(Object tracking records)

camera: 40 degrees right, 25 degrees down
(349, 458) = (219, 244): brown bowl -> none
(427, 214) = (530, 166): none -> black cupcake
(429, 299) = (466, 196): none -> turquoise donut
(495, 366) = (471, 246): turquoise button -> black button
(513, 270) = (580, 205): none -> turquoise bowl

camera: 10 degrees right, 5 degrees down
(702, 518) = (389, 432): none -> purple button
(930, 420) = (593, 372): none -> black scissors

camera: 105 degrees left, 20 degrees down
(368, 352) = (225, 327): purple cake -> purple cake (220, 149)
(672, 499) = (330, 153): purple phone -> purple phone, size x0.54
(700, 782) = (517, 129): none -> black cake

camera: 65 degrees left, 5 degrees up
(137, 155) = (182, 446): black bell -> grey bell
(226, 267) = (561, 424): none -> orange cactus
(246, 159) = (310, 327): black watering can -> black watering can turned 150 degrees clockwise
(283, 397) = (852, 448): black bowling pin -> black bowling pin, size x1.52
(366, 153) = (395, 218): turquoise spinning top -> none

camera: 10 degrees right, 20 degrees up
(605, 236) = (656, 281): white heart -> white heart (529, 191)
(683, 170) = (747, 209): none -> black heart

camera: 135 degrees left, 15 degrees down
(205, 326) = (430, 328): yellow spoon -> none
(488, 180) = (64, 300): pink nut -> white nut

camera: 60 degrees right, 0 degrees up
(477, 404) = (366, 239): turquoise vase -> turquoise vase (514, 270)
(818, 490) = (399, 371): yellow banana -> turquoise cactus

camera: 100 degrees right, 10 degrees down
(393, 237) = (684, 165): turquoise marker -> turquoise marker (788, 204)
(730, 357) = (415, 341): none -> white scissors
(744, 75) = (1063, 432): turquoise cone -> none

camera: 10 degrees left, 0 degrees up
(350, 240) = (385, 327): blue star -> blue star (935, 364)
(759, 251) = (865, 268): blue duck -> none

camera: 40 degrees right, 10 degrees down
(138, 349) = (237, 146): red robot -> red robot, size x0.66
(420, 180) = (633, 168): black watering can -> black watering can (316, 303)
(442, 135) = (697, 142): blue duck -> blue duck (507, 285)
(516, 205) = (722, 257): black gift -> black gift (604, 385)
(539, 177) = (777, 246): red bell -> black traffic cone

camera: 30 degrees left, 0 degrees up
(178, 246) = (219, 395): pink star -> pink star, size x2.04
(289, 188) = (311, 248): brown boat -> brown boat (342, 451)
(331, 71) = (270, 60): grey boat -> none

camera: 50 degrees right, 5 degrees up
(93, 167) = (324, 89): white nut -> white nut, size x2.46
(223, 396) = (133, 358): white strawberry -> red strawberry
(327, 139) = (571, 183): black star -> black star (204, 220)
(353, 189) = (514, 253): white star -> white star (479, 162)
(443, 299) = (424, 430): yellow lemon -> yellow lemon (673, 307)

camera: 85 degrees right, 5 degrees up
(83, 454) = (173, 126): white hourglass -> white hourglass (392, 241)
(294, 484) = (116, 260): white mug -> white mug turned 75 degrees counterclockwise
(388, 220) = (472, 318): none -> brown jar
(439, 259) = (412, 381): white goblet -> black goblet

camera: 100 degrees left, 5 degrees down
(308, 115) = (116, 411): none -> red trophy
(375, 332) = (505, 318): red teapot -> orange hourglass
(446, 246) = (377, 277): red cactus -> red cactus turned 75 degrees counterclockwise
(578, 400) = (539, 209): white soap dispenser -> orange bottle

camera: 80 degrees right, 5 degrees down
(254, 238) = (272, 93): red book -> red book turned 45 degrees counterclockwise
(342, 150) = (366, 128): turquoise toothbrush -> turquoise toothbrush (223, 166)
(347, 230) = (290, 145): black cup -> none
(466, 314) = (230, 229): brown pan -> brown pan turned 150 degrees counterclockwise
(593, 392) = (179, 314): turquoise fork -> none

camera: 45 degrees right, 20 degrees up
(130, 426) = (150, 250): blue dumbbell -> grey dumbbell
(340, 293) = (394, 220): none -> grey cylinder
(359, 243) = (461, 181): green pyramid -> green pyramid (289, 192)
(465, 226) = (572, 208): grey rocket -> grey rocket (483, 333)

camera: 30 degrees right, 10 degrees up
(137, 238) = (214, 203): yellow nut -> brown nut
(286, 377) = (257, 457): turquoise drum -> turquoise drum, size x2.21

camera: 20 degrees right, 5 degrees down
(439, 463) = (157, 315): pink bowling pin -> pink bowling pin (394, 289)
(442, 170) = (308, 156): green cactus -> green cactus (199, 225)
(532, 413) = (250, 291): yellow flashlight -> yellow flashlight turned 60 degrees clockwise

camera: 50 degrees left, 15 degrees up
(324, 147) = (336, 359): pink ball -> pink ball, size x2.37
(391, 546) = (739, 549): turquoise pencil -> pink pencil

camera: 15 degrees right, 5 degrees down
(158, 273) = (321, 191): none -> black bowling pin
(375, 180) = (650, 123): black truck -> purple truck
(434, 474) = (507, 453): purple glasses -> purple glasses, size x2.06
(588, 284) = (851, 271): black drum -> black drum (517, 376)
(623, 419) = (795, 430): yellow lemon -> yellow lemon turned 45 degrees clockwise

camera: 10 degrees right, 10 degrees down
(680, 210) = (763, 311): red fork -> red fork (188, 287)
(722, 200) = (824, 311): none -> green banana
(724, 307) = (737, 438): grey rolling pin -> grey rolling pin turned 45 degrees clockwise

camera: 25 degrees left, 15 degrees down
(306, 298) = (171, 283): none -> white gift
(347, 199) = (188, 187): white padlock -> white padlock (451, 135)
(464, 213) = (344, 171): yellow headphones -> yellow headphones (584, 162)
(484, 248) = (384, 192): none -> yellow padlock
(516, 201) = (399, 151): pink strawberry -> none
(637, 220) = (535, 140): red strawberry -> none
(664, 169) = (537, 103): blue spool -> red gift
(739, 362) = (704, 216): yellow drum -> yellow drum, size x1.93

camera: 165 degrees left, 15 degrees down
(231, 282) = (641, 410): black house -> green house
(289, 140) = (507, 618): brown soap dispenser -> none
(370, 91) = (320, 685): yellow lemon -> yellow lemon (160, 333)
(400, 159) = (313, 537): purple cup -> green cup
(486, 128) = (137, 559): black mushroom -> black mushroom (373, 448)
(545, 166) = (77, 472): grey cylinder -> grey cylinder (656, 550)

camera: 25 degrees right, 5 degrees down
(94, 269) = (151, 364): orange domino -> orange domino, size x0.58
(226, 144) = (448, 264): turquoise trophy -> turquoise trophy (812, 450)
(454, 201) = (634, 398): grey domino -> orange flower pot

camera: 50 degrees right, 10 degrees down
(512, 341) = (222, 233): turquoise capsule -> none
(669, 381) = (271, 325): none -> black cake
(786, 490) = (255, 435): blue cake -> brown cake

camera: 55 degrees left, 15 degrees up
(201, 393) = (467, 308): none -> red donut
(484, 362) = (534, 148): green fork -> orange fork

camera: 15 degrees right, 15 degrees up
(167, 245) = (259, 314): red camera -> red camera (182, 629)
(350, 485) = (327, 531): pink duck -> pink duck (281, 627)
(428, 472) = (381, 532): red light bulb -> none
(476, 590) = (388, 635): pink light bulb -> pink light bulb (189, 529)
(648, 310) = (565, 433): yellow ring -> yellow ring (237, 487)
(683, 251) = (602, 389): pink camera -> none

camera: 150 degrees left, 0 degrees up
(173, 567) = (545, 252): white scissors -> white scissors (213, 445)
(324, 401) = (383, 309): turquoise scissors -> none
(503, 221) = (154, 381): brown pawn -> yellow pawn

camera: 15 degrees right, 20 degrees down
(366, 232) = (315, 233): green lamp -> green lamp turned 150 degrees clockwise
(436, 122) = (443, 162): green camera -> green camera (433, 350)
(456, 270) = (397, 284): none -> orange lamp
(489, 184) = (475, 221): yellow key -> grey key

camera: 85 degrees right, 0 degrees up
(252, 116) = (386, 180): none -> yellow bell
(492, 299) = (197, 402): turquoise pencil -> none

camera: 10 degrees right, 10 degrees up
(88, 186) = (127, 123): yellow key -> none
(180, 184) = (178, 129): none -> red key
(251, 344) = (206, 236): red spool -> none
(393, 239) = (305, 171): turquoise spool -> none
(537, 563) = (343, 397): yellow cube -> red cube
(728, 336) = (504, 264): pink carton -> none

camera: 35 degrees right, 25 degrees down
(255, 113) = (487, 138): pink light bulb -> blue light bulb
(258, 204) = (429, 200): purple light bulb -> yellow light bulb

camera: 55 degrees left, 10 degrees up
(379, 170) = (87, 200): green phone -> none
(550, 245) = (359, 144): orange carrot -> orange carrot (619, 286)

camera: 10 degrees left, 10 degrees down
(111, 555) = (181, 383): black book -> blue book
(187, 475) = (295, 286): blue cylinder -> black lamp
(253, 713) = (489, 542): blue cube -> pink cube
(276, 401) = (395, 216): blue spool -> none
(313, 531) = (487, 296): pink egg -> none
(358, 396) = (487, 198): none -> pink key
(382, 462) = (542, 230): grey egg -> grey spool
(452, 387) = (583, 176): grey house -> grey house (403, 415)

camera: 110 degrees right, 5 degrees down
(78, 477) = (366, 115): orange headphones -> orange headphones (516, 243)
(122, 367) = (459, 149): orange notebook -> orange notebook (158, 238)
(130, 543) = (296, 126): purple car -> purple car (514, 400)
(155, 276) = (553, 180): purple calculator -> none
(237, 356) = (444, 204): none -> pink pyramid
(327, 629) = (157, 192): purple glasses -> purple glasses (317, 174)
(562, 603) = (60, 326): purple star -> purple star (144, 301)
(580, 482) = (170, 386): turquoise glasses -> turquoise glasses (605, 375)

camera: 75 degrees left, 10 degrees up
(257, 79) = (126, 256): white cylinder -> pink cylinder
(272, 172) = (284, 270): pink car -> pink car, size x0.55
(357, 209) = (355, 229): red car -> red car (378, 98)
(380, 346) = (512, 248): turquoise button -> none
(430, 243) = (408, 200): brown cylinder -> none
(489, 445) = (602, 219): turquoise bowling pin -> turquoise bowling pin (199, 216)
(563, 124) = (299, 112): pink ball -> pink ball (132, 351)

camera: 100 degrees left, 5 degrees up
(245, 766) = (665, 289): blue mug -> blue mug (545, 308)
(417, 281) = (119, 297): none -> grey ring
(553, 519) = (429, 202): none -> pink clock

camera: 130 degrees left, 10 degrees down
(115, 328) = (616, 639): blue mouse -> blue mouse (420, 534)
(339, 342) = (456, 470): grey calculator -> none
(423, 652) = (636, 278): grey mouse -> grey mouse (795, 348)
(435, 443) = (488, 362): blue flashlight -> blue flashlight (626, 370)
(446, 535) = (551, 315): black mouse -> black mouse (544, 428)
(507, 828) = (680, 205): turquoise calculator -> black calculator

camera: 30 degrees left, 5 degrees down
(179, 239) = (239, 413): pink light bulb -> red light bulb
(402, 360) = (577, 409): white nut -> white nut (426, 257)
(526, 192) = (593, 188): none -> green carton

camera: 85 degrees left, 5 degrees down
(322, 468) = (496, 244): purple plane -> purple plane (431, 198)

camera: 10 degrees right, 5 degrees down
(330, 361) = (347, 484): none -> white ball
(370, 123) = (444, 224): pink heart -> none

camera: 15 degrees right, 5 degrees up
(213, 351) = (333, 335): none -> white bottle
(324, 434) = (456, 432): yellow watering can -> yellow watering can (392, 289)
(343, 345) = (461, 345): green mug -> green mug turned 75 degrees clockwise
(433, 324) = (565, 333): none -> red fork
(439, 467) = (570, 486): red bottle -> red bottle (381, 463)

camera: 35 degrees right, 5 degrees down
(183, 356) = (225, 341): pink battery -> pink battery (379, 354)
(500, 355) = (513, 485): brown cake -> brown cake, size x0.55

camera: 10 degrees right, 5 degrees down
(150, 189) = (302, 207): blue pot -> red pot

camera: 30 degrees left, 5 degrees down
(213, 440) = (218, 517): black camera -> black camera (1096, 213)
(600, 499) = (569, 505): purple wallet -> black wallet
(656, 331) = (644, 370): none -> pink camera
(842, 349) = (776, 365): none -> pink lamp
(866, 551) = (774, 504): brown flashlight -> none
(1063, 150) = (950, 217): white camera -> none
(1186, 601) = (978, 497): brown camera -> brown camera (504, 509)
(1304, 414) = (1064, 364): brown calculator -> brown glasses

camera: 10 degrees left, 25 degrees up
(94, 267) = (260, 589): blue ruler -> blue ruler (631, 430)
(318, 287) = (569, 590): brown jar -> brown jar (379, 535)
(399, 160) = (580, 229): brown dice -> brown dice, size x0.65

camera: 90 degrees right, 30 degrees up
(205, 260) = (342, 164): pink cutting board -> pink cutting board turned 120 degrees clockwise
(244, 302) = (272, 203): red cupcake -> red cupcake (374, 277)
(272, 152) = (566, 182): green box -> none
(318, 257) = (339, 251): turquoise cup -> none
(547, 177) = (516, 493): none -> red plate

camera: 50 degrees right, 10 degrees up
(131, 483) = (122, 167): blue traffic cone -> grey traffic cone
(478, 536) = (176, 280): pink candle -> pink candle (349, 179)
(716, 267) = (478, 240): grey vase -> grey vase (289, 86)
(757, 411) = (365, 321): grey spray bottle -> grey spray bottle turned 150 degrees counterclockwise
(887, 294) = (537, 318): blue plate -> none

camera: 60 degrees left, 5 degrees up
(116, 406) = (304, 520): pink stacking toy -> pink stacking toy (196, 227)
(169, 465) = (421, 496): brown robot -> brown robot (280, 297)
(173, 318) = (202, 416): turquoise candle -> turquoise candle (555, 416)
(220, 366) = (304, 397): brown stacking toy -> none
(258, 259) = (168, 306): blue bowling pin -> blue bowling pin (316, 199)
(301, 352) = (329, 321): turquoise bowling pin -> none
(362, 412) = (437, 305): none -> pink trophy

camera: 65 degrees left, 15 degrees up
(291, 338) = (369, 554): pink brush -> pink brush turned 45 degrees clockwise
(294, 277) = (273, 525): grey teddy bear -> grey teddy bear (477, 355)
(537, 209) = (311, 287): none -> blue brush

## Problem details
Only a number is wanted here: how many lines of the data hold the string "star".

## Your solution
5